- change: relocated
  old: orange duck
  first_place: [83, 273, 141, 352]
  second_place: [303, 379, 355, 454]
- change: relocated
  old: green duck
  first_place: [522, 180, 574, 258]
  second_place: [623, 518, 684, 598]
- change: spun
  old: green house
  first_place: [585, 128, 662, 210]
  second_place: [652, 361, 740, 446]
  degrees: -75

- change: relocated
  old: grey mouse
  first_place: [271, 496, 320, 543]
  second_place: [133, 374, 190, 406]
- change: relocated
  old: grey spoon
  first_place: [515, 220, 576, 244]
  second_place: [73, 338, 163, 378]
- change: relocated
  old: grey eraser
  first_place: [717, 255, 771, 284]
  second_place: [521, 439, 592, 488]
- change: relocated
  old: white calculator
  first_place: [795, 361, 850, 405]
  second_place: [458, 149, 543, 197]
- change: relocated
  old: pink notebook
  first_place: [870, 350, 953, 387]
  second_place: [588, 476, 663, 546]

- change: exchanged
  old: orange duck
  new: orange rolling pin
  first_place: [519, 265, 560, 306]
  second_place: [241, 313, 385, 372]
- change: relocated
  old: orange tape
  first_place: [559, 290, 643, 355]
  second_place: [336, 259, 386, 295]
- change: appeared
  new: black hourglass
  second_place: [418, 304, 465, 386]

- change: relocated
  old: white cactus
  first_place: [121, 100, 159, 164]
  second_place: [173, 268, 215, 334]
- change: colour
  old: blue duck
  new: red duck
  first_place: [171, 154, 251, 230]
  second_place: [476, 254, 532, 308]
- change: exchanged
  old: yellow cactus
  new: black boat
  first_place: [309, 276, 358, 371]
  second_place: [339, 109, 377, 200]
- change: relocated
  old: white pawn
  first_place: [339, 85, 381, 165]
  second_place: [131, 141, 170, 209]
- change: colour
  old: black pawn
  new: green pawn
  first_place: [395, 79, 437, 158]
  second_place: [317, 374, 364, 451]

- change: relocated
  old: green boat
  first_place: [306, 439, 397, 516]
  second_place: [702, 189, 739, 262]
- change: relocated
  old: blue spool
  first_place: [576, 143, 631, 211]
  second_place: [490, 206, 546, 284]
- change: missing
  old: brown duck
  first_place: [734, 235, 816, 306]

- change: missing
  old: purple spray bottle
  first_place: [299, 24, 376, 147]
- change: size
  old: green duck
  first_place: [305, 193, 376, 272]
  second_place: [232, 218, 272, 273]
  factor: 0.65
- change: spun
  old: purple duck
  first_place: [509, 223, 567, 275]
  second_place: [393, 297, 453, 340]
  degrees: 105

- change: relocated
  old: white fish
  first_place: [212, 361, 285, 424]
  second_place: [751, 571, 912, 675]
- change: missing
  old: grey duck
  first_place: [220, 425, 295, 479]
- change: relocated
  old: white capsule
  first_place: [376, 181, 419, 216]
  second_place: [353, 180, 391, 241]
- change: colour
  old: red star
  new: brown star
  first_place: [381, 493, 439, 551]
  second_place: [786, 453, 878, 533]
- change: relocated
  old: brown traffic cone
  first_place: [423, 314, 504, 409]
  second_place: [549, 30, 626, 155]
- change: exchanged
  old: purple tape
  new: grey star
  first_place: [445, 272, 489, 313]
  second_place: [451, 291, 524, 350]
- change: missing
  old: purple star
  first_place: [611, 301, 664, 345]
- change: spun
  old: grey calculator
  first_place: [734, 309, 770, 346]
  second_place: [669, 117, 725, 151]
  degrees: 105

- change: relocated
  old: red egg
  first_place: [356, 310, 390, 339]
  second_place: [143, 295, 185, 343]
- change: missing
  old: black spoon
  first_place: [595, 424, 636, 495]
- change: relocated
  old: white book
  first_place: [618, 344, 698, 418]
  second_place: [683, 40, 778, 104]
---
* **Exercise directions**: All the lines of the material above must be given again exactly.

* **Written response**:
- change: relocated
  old: orange duck
  first_place: [83, 273, 141, 352]
  second_place: [303, 379, 355, 454]
- change: relocated
  old: green duck
  first_place: [522, 180, 574, 258]
  second_place: [623, 518, 684, 598]
- change: spun
  old: green house
  first_place: [585, 128, 662, 210]
  second_place: [652, 361, 740, 446]
  degrees: -75

- change: relocated
  old: grey mouse
  first_place: [271, 496, 320, 543]
  second_place: [133, 374, 190, 406]
- change: relocated
  old: grey spoon
  first_place: [515, 220, 576, 244]
  second_place: [73, 338, 163, 378]
- change: relocated
  old: grey eraser
  first_place: [717, 255, 771, 284]
  second_place: [521, 439, 592, 488]
- change: relocated
  old: white calculator
  first_place: [795, 361, 850, 405]
  second_place: [458, 149, 543, 197]
- change: relocated
  old: pink notebook
  first_place: [870, 350, 953, 387]
  second_place: [588, 476, 663, 546]

- change: exchanged
  old: orange duck
  new: orange rolling pin
  first_place: [519, 265, 560, 306]
  second_place: [241, 313, 385, 372]
- change: relocated
  old: orange tape
  first_place: [559, 290, 643, 355]
  second_place: [336, 259, 386, 295]
- change: appeared
  new: black hourglass
  second_place: [418, 304, 465, 386]

- change: relocated
  old: white cactus
  first_place: [121, 100, 159, 164]
  second_place: [173, 268, 215, 334]
- change: colour
  old: blue duck
  new: red duck
  first_place: [171, 154, 251, 230]
  second_place: [476, 254, 532, 308]
- change: exchanged
  old: yellow cactus
  new: black boat
  first_place: [309, 276, 358, 371]
  second_place: [339, 109, 377, 200]
- change: relocated
  old: white pawn
  first_place: [339, 85, 381, 165]
  second_place: [131, 141, 170, 209]
- change: colour
  old: black pawn
  new: green pawn
  first_place: [395, 79, 437, 158]
  second_place: [317, 374, 364, 451]

- change: relocated
  old: green boat
  first_place: [306, 439, 397, 516]
  second_place: [702, 189, 739, 262]
- change: relocated
  old: blue spool
  first_place: [576, 143, 631, 211]
  second_place: [490, 206, 546, 284]
- change: missing
  old: brown duck
  first_place: [734, 235, 816, 306]

- change: missing
  old: purple spray bottle
  first_place: [299, 24, 376, 147]
- change: size
  old: green duck
  first_place: [305, 193, 376, 272]
  second_place: [232, 218, 272, 273]
  factor: 0.65
- change: spun
  old: purple duck
  first_place: [509, 223, 567, 275]
  second_place: [393, 297, 453, 340]
  degrees: 105

- change: relocated
  old: white fish
  first_place: [212, 361, 285, 424]
  second_place: [751, 571, 912, 675]
- change: missing
  old: grey duck
  first_place: [220, 425, 295, 479]
- change: relocated
  old: white capsule
  first_place: [376, 181, 419, 216]
  second_place: [353, 180, 391, 241]
- change: colour
  old: red star
  new: brown star
  first_place: [381, 493, 439, 551]
  second_place: [786, 453, 878, 533]
- change: relocated
  old: brown traffic cone
  first_place: [423, 314, 504, 409]
  second_place: [549, 30, 626, 155]
- change: exchanged
  old: purple tape
  new: grey star
  first_place: [445, 272, 489, 313]
  second_place: [451, 291, 524, 350]
- change: missing
  old: purple star
  first_place: [611, 301, 664, 345]
- change: spun
  old: grey calculator
  first_place: [734, 309, 770, 346]
  second_place: [669, 117, 725, 151]
  degrees: 105

- change: relocated
  old: red egg
  first_place: [356, 310, 390, 339]
  second_place: [143, 295, 185, 343]
- change: missing
  old: black spoon
  first_place: [595, 424, 636, 495]
- change: relocated
  old: white book
  first_place: [618, 344, 698, 418]
  second_place: [683, 40, 778, 104]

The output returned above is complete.